Stored data entries

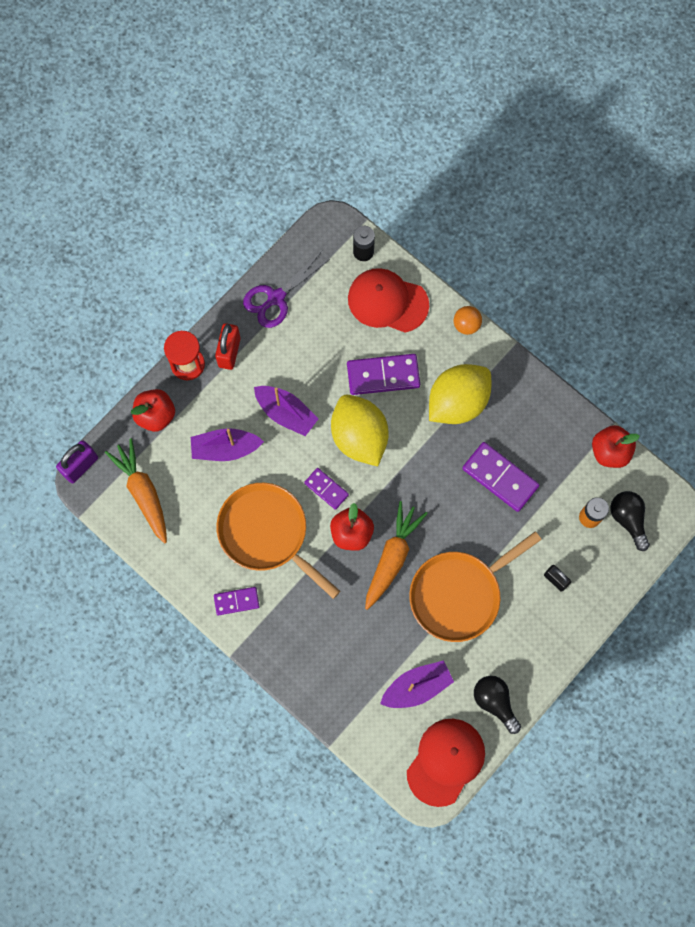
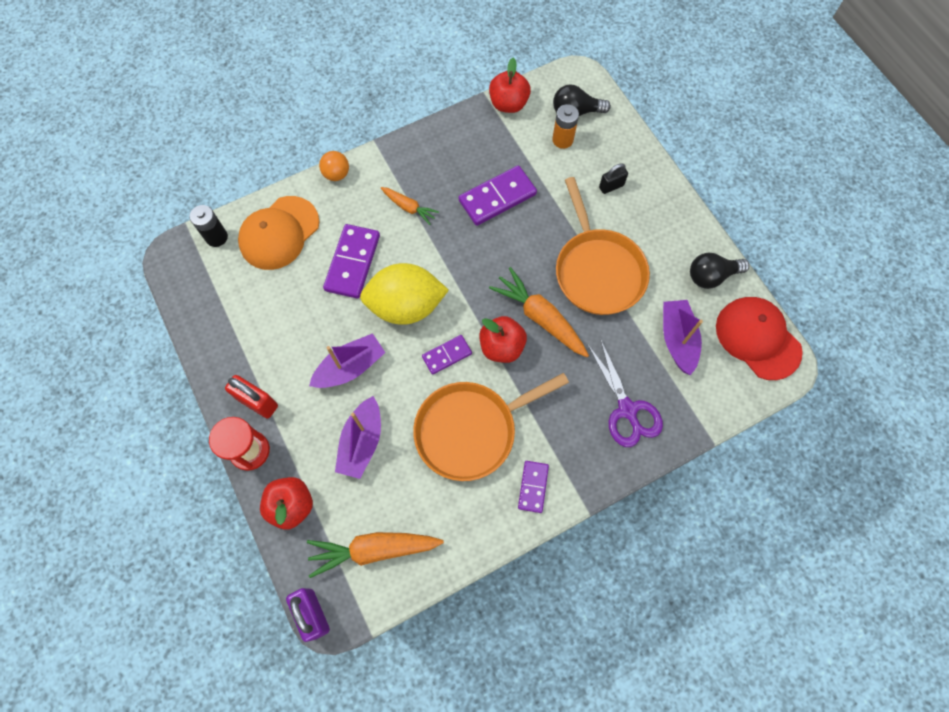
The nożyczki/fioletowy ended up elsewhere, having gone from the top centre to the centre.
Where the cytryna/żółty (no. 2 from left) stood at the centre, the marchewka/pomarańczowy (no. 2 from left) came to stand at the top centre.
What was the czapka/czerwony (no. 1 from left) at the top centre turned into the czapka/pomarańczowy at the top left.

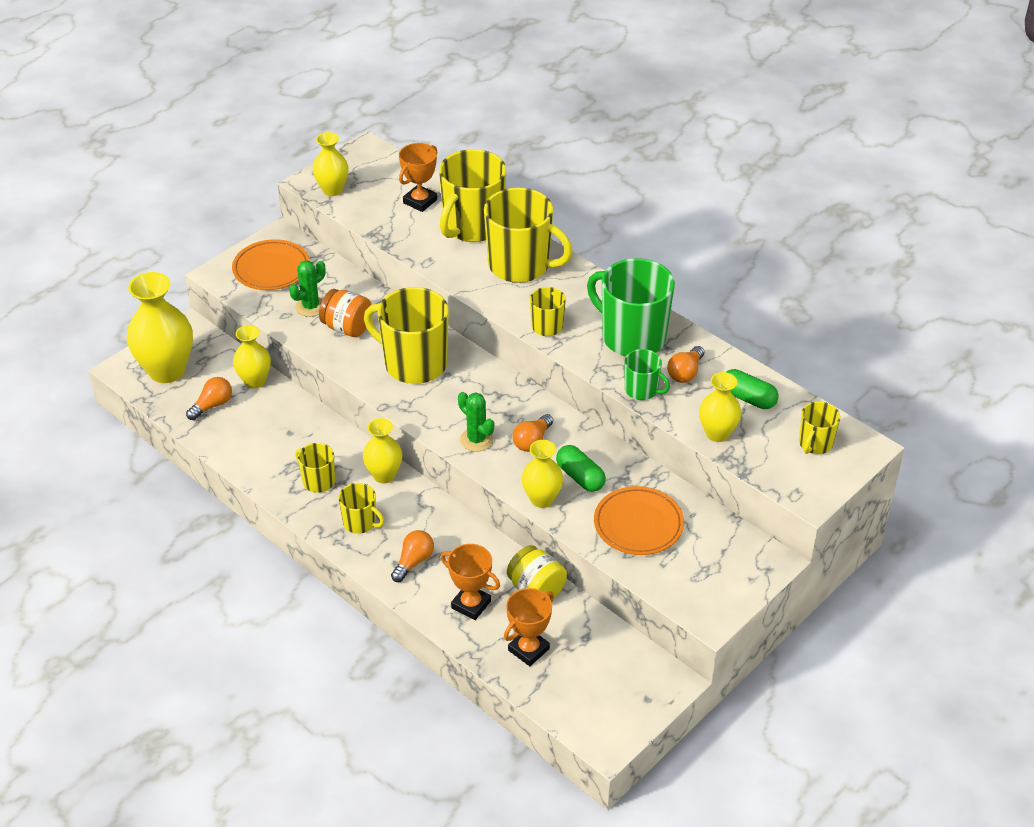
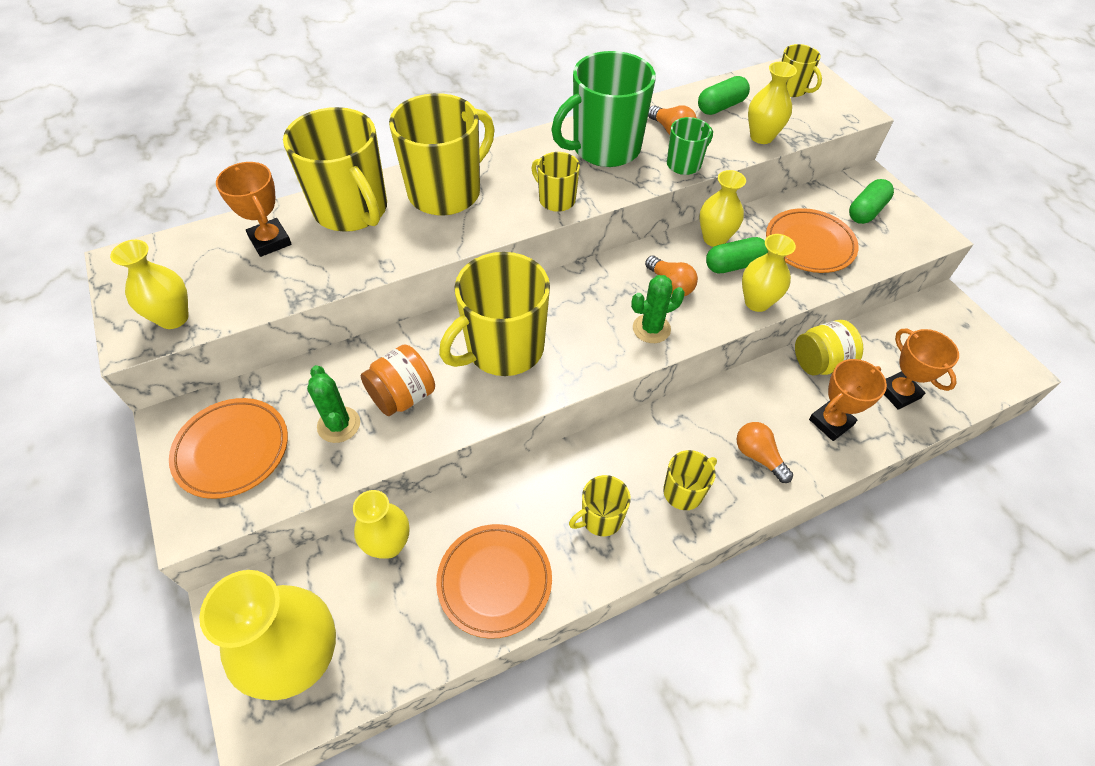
The second view lost the żarówka/pomarańczowy (no. 1 from left) at the middle left.
The second view gained the talerz/pomarańczowy (no. 2 from left) at the bottom centre.
The second view gained the kapsułka/zielony (no. 3 from left) at the top right.
The wazon/żółty (no. 4 from left) ended up elsewhere, having gone from the centre to the top centre.

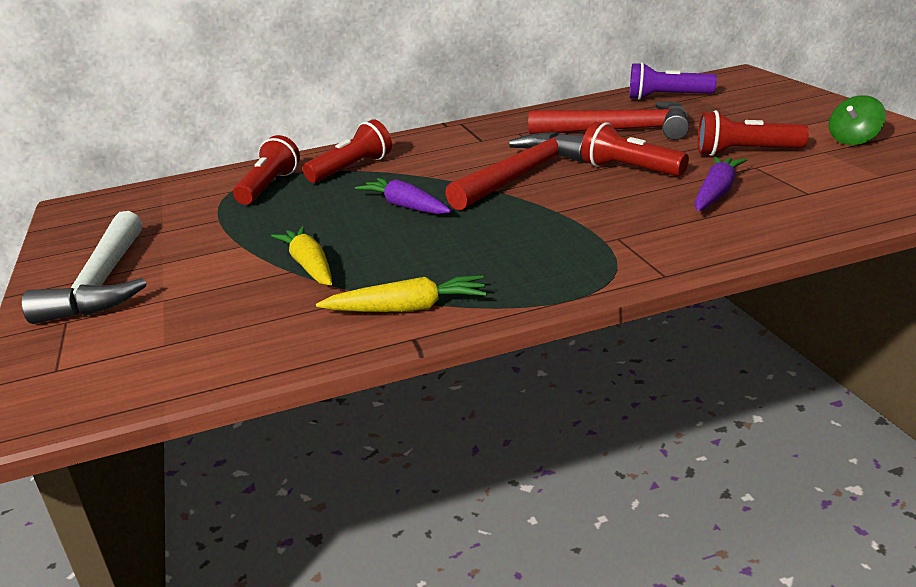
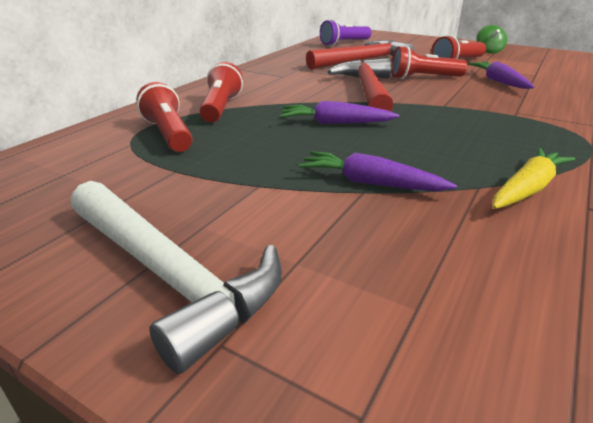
What was the marchewka/żółty (no. 1 from left) at the middle left turned into the marchewka/fioletowy (no. 2 from left) at the centre.

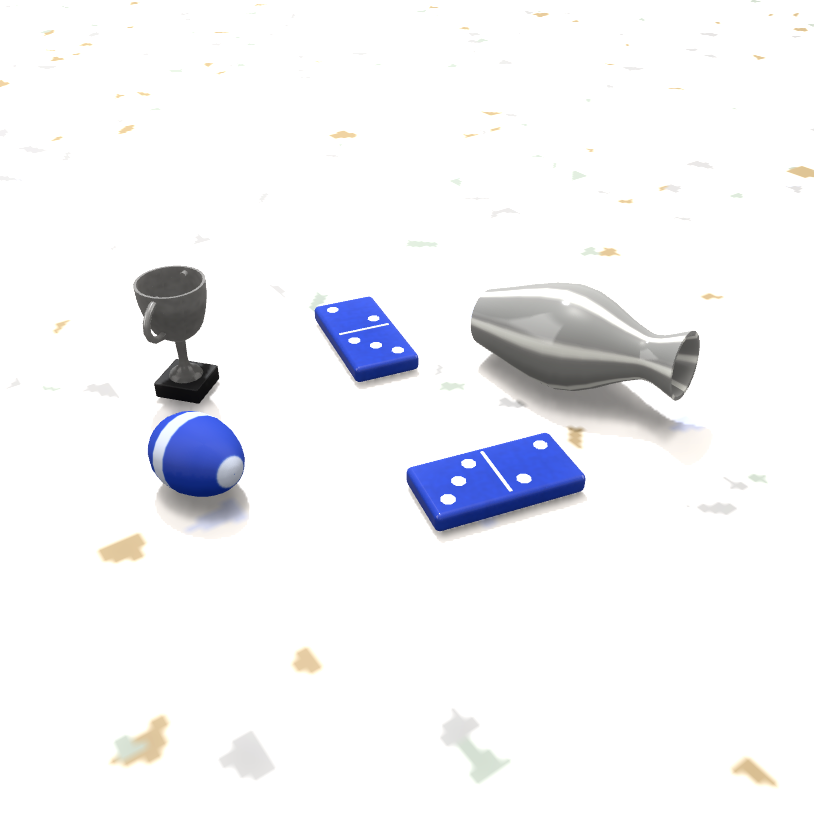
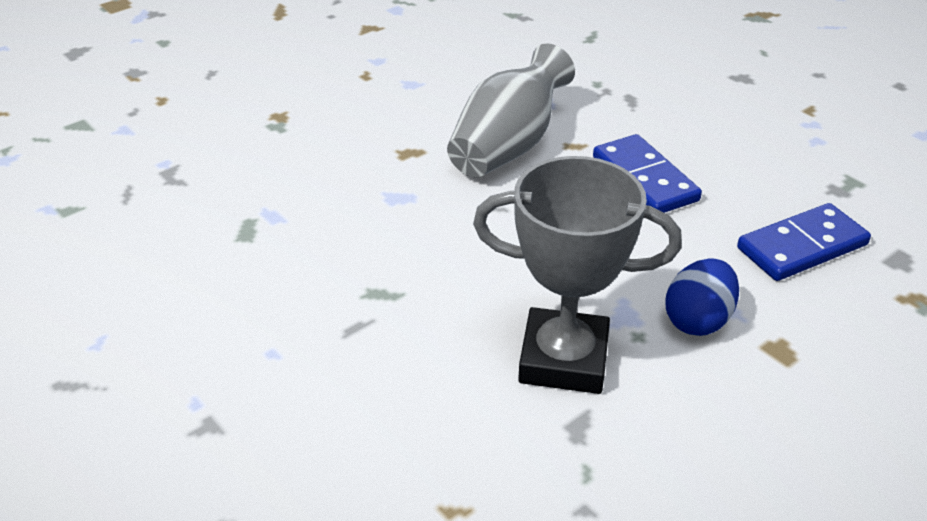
The kostka domina/niebieski (no. 1 from left in the first image) ended up elsewhere, having gone from the centre to the middle right.
The size of the puchar/szary at the middle left changed by a factor of 1.76.

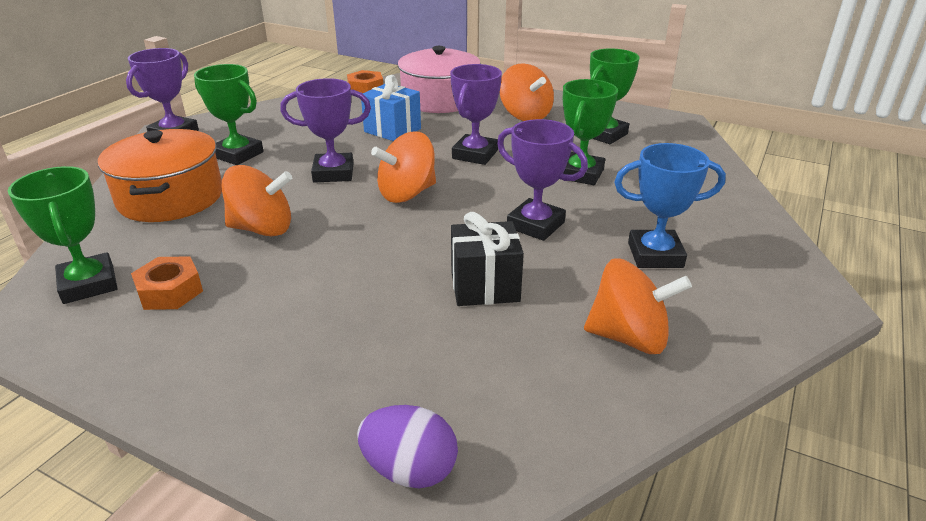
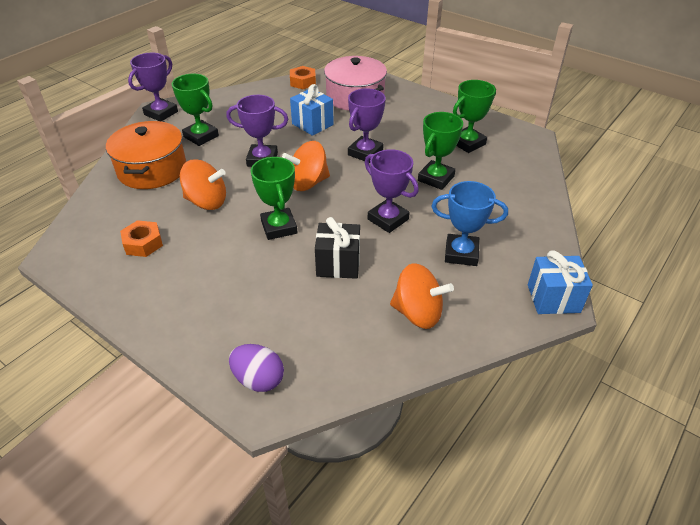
The second view lost the bączek/pomarańczowy (no. 3 from left) at the top centre.
The second view gained the prezent/niebieski (no. 2 from left) at the middle right.
The puchar/zielony (no. 1 from left in the first image) ended up elsewhere, having gone from the middle left to the centre.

• [WHAT YOU SHOULD DO]:
Return each entry above unchanged. Leave the pictures out.

• [ANSWER TO THIS TASK]:
The nożyczki/fioletowy ended up elsewhere, having gone from the top centre to the centre.
Where the cytryna/żółty (no. 2 from left) stood at the centre, the marchewka/pomarańczowy (no. 2 from left) came to stand at the top centre.
What was the czapka/czerwony (no. 1 from left) at the top centre turned into the czapka/pomarańczowy at the top left.

The second view lost the żarówka/pomarańczowy (no. 1 from left) at the middle left.
The second view gained the talerz/pomarańczowy (no. 2 from left) at the bottom centre.
The second view gained the kapsułka/zielony (no. 3 from left) at the top right.
The wazon/żółty (no. 4 from left) ended up elsewhere, having gone from the centre to the top centre.

What was the marchewka/żółty (no. 1 from left) at the middle left turned into the marchewka/fioletowy (no. 2 from left) at the centre.

The kostka domina/niebieski (no. 1 from left in the first image) ended up elsewhere, having gone from the centre to the middle right.
The size of the puchar/szary at the middle left changed by a factor of 1.76.

The second view lost the bączek/pomarańczowy (no. 3 from left) at the top centre.
The second view gained the prezent/niebieski (no. 2 from left) at the middle right.
The puchar/zielony (no. 1 from left in the first image) ended up elsewhere, having gone from the middle left to the centre.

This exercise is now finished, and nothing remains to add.